(Before-and-after scene images)
'''
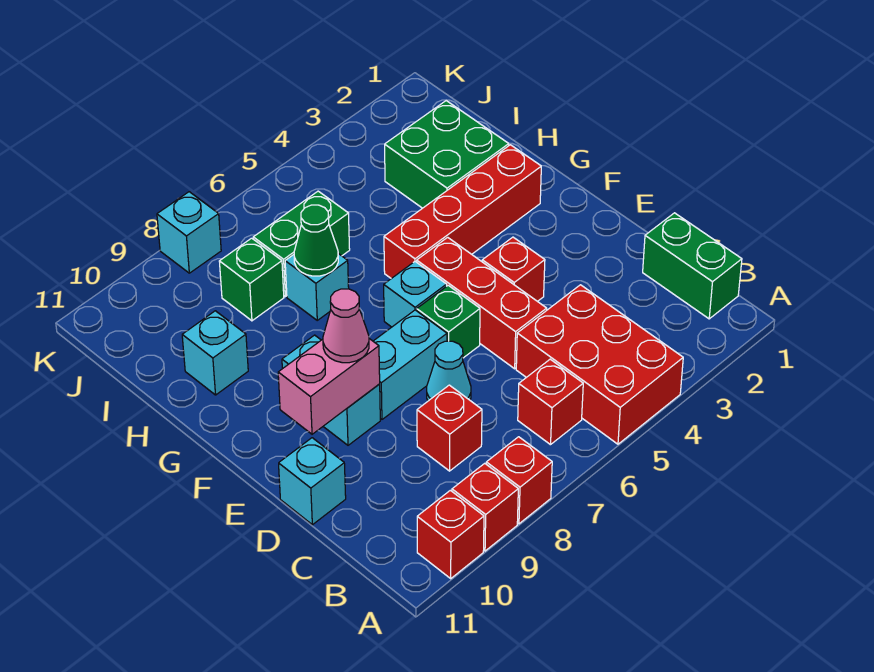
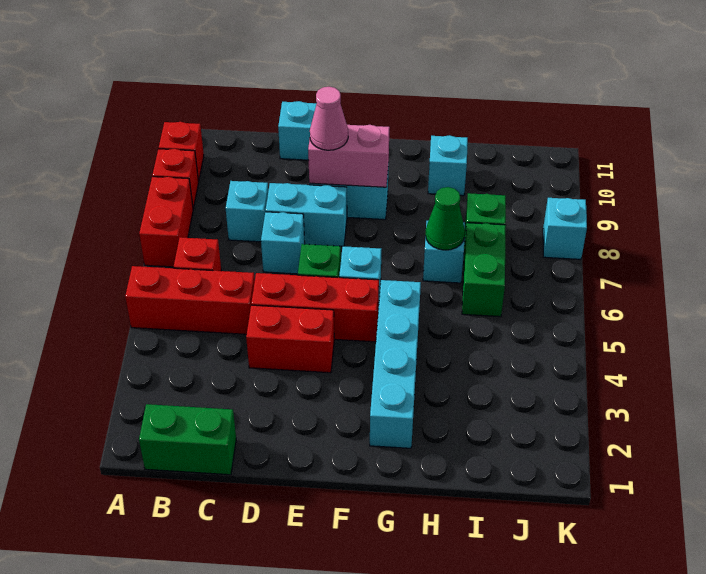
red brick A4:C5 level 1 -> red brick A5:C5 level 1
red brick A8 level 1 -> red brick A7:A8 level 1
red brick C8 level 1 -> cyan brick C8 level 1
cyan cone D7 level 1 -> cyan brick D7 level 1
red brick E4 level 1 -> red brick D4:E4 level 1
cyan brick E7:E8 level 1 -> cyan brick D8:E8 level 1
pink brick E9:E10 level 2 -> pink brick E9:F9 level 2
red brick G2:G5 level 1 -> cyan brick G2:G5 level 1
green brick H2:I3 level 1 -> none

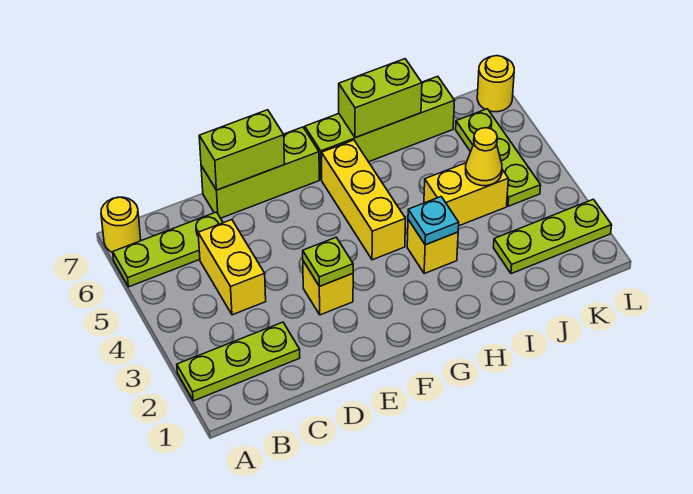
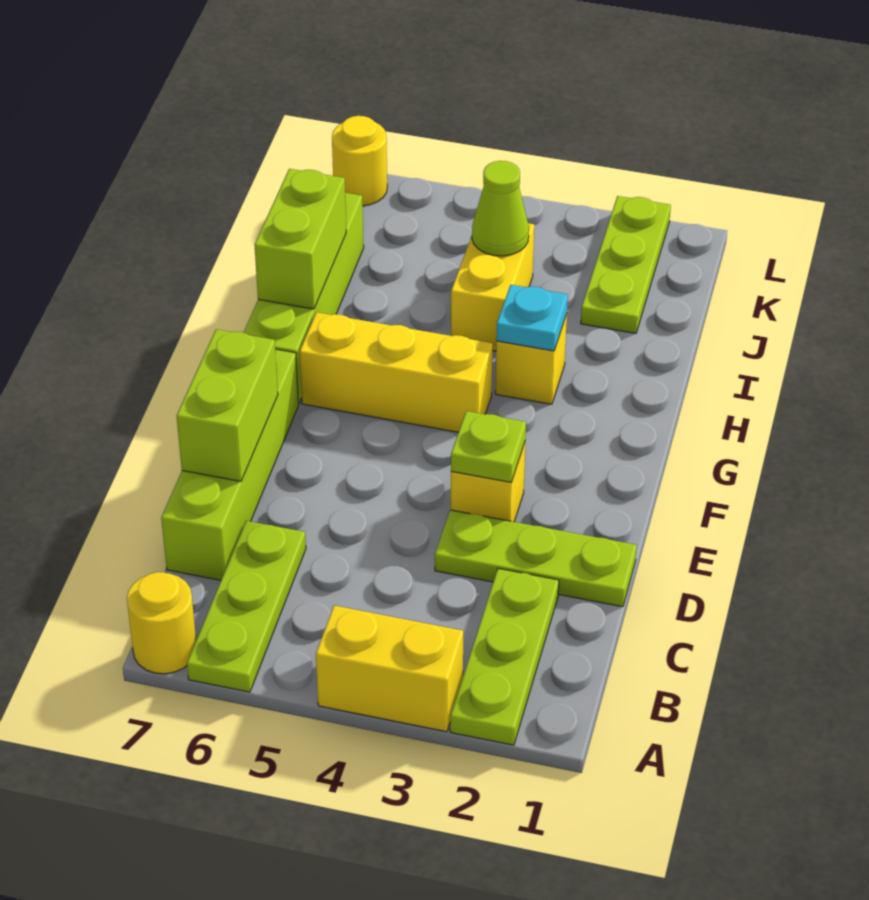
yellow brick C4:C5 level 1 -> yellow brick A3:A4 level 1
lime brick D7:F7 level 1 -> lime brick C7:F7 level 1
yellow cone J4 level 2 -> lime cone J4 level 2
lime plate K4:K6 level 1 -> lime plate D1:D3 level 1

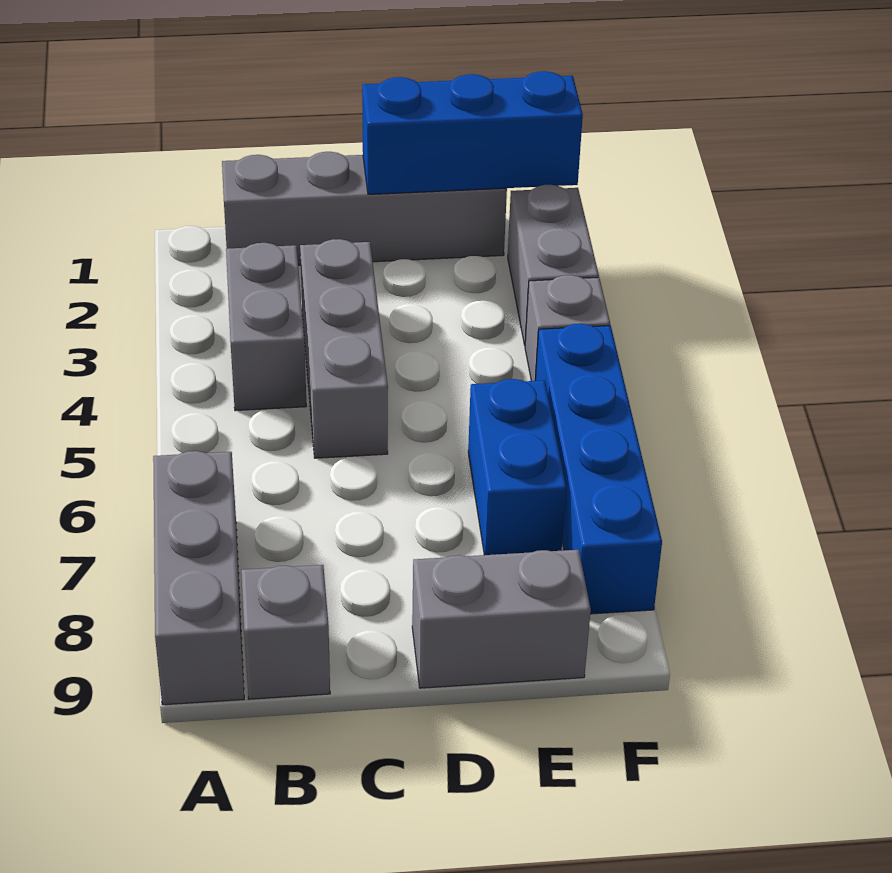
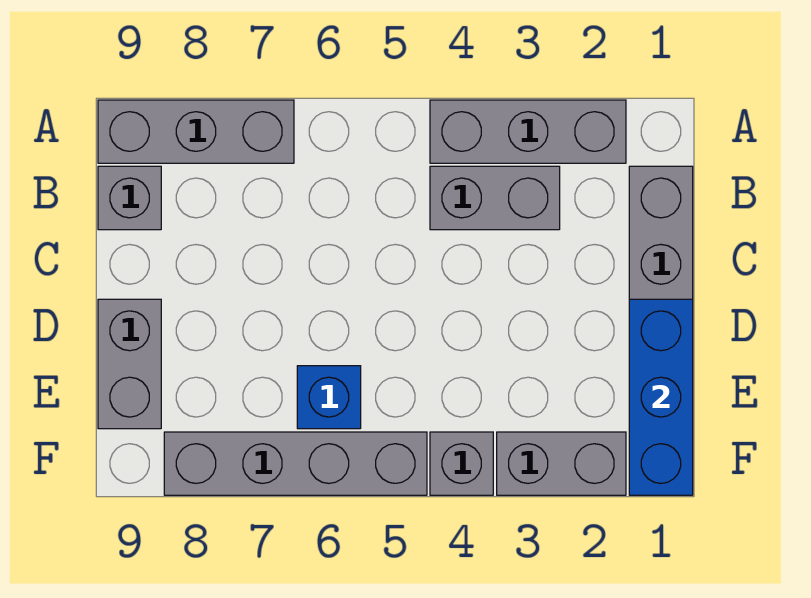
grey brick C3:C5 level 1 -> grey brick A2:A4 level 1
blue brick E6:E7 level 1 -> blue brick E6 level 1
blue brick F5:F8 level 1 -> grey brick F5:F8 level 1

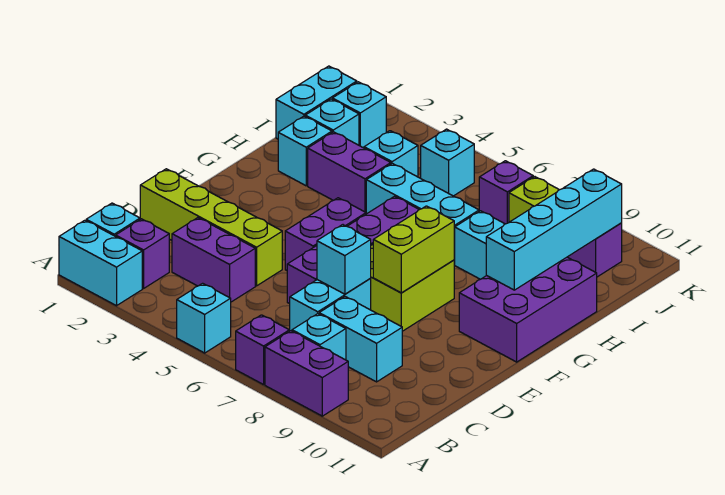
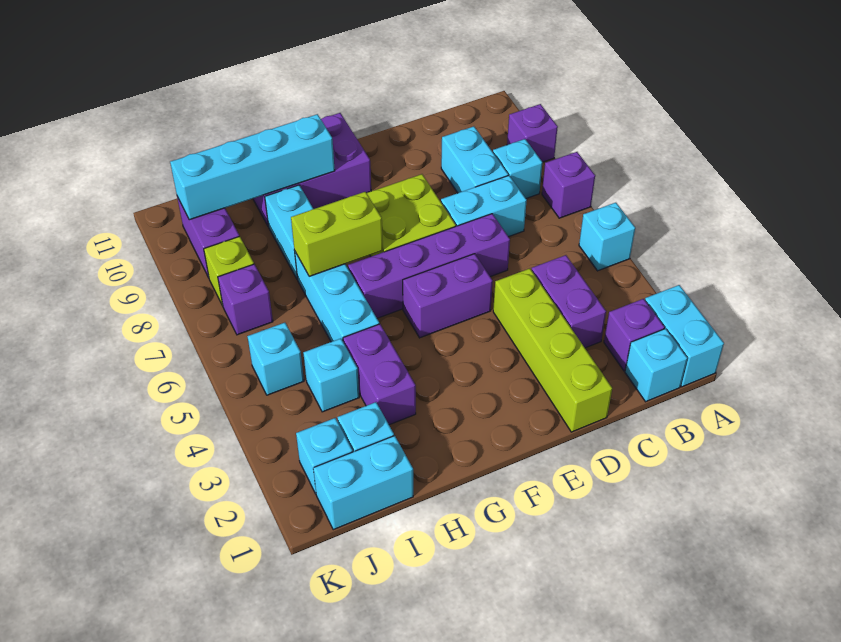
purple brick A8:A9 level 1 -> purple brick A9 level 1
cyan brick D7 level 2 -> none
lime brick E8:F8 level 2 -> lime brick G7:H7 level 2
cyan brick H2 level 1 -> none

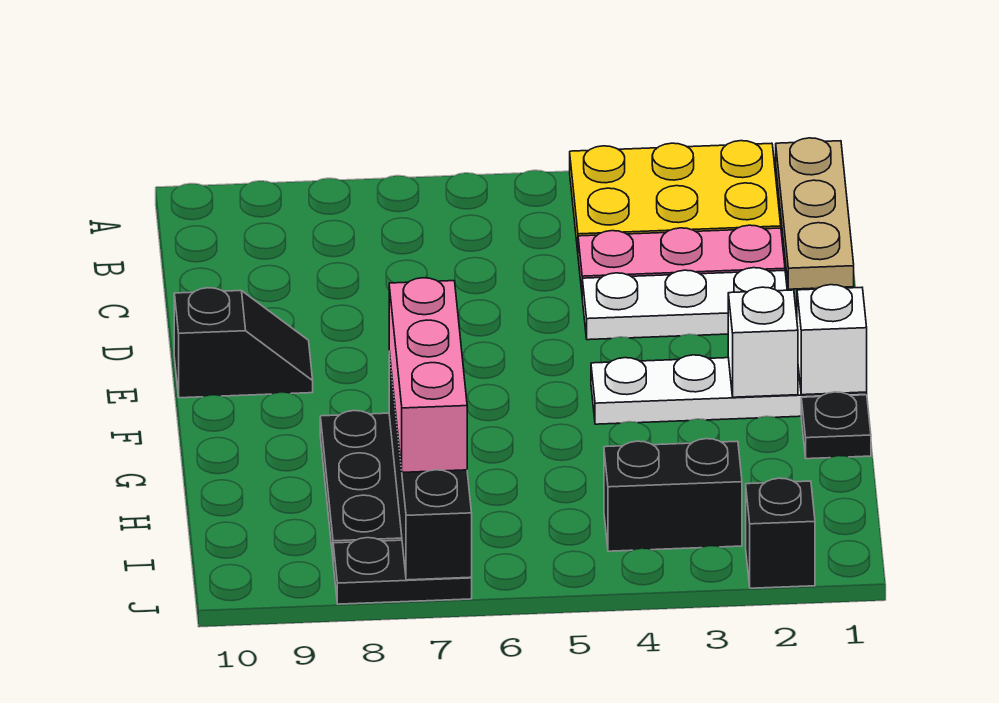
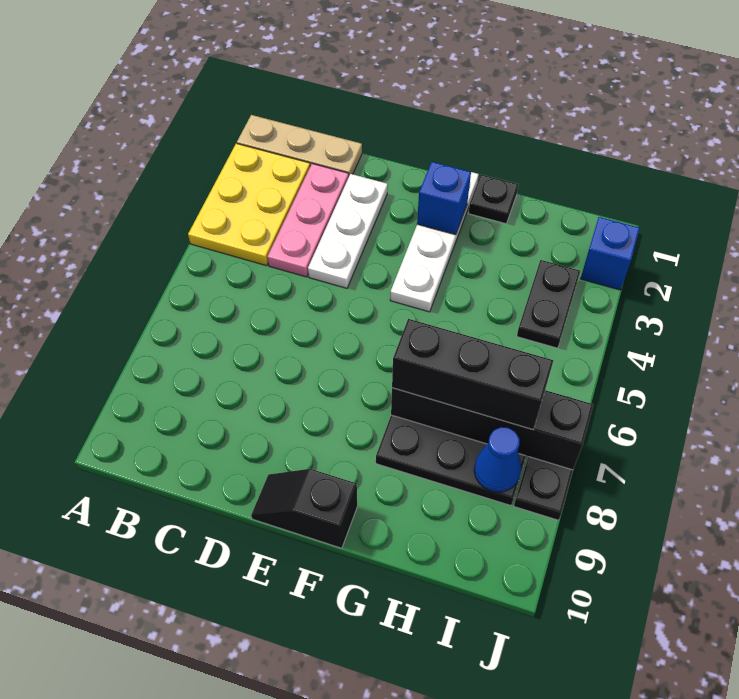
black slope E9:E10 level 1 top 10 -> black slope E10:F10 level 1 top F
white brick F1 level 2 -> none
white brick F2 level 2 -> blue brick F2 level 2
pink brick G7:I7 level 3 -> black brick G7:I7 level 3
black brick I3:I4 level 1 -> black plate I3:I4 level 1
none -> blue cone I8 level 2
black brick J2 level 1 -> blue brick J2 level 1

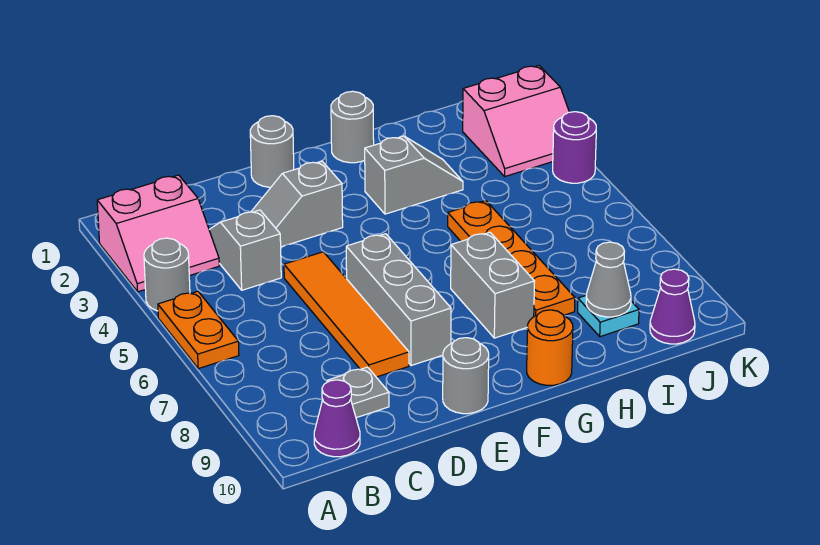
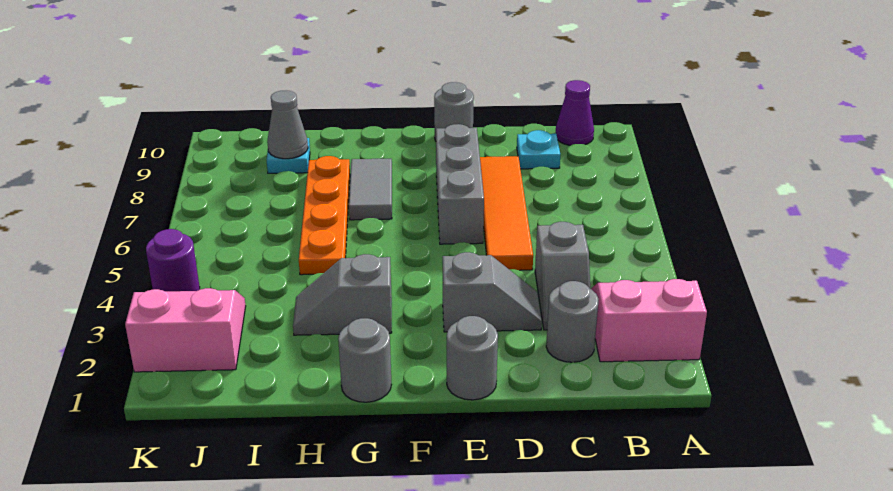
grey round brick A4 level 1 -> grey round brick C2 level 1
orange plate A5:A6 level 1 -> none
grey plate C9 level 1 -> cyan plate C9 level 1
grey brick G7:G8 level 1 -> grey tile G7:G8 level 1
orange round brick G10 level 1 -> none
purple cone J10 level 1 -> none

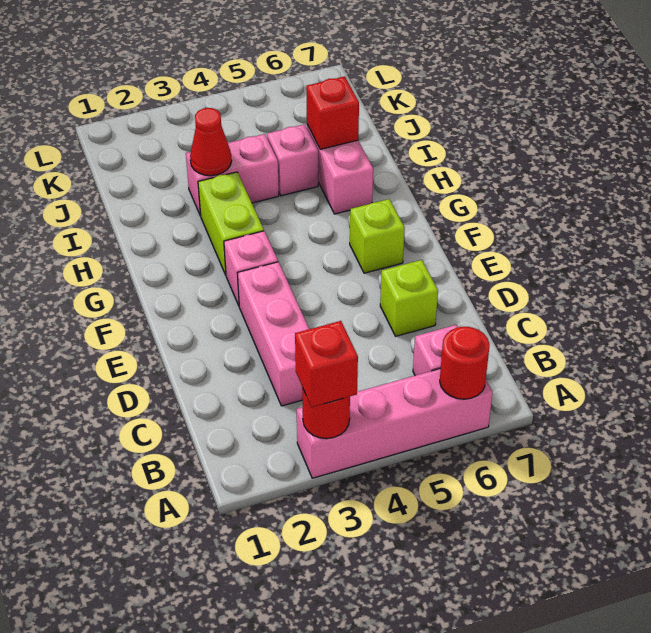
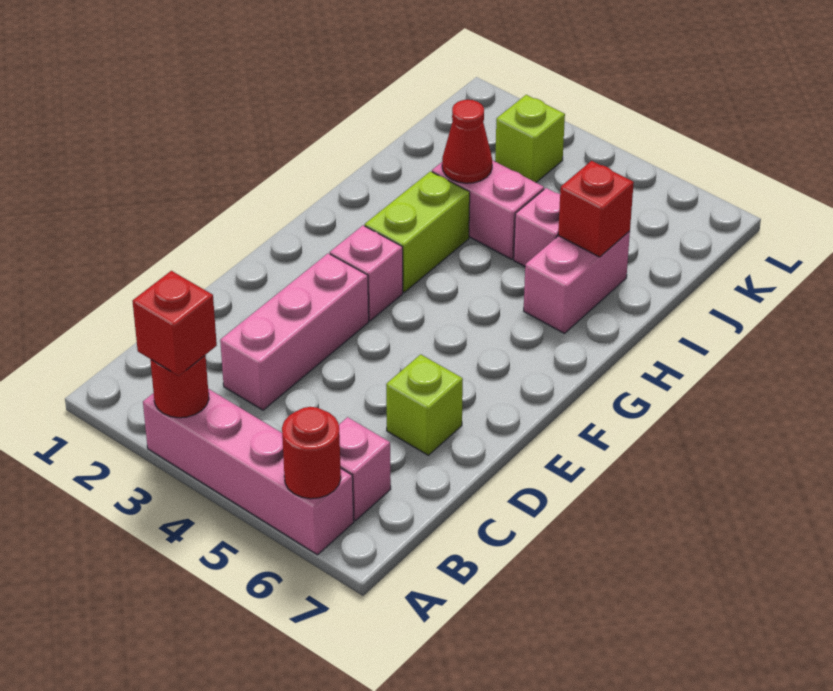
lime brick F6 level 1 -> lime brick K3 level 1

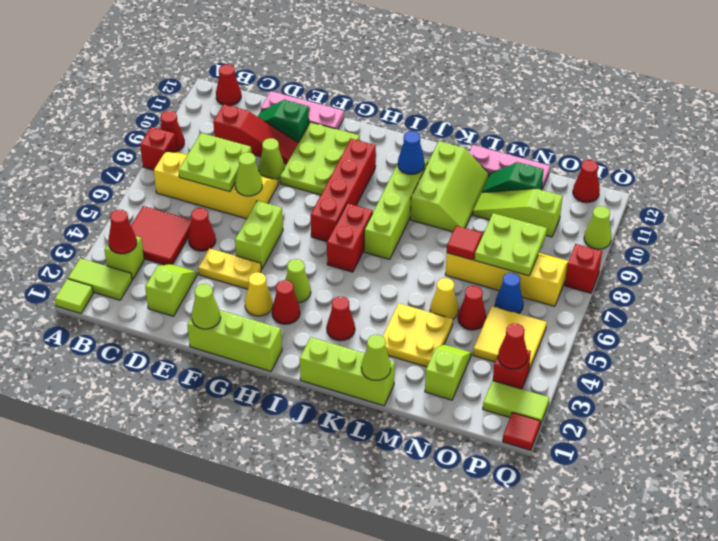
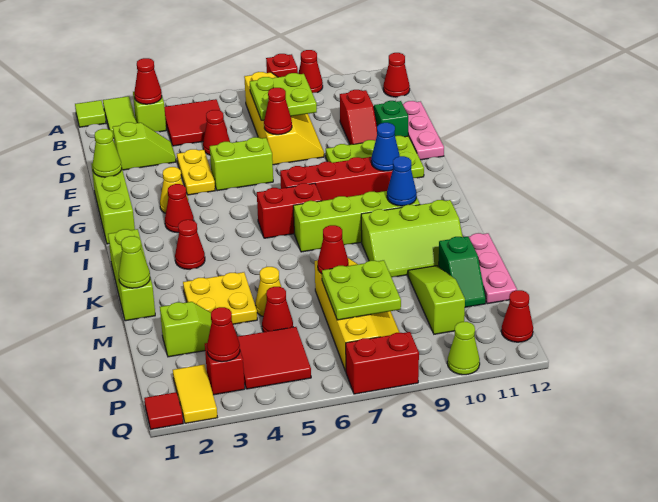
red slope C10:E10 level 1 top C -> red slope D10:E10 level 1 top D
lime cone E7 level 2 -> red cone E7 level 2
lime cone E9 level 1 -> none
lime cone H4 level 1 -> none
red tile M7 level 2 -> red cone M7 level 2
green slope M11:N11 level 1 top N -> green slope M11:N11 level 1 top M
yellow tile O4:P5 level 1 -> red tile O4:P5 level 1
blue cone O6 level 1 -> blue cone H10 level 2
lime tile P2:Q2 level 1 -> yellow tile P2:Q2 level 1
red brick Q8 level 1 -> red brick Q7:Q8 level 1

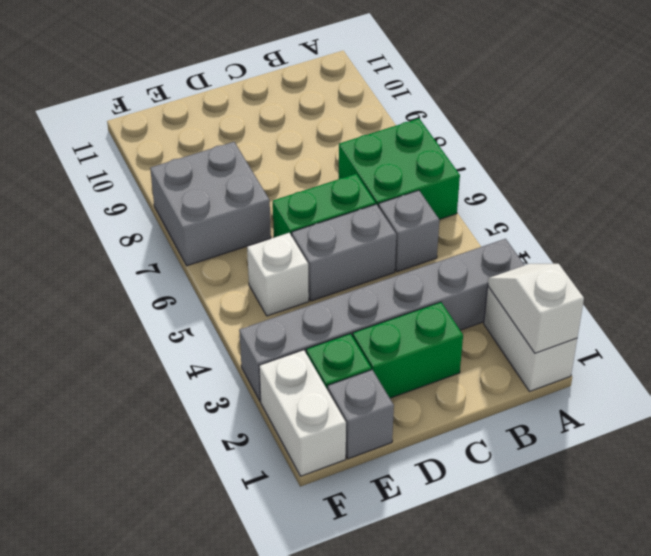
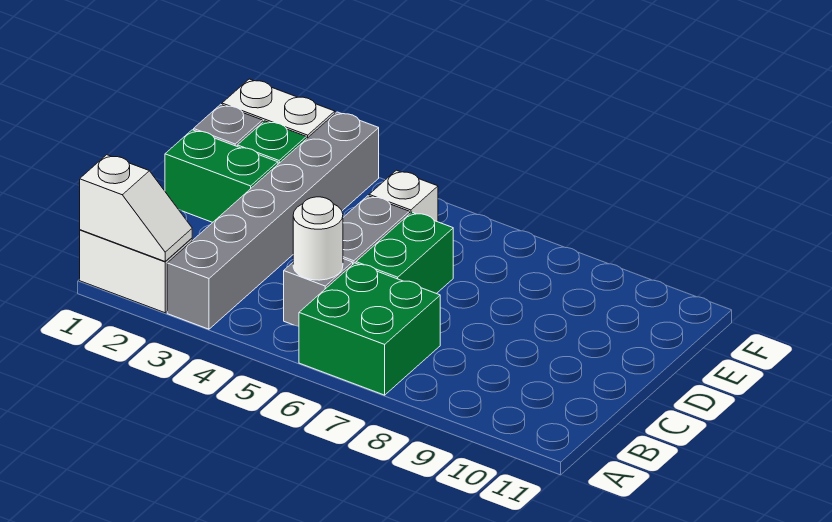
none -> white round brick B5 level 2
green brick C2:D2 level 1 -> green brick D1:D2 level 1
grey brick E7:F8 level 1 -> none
'''
> _GOAL OF THE EXERCISE_
Nothing but the lines from the start of the records through the line holding "pink brick E9:E10" should be printed, exactly as written and with the pictures left out.

> _WRITTEN ANSWER_
red brick A4:C5 level 1 -> red brick A5:C5 level 1
red brick A8 level 1 -> red brick A7:A8 level 1
red brick C8 level 1 -> cyan brick C8 level 1
cyan cone D7 level 1 -> cyan brick D7 level 1
red brick E4 level 1 -> red brick D4:E4 level 1
cyan brick E7:E8 level 1 -> cyan brick D8:E8 level 1
pink brick E9:E10 level 2 -> pink brick E9:F9 level 2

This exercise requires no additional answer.